» Work to be completed
Once the line containing "turquoise hat: 4 -> 5" is found, copy it and each subsequent line exactly. Stop at the end of the records below.

» Extracted information
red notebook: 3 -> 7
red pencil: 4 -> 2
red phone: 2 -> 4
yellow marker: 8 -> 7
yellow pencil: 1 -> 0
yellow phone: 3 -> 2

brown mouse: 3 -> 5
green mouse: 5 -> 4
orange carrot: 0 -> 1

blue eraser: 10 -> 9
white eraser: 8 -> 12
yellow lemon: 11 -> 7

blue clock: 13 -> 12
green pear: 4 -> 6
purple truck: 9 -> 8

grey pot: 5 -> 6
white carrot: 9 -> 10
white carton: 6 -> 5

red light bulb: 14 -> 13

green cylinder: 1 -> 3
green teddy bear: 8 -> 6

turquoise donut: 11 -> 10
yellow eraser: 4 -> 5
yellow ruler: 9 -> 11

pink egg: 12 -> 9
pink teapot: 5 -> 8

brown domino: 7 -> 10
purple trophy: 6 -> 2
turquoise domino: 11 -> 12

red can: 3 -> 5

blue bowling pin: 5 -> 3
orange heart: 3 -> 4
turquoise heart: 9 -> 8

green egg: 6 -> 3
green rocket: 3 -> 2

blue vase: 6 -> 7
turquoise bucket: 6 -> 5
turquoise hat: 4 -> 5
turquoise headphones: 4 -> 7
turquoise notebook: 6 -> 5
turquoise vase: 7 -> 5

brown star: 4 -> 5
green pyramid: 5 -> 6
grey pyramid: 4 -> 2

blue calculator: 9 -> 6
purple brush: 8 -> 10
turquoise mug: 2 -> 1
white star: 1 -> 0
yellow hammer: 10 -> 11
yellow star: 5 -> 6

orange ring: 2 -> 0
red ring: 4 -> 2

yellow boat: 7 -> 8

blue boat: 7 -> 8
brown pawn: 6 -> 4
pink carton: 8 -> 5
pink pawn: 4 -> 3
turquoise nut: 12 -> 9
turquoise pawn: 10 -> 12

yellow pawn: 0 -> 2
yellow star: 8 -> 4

» Answer to the exercise
turquoise hat: 4 -> 5
turquoise headphones: 4 -> 7
turquoise notebook: 6 -> 5
turquoise vase: 7 -> 5

brown star: 4 -> 5
green pyramid: 5 -> 6
grey pyramid: 4 -> 2

blue calculator: 9 -> 6
purple brush: 8 -> 10
turquoise mug: 2 -> 1
white star: 1 -> 0
yellow hammer: 10 -> 11
yellow star: 5 -> 6

orange ring: 2 -> 0
red ring: 4 -> 2

yellow boat: 7 -> 8

blue boat: 7 -> 8
brown pawn: 6 -> 4
pink carton: 8 -> 5
pink pawn: 4 -> 3
turquoise nut: 12 -> 9
turquoise pawn: 10 -> 12

yellow pawn: 0 -> 2
yellow star: 8 -> 4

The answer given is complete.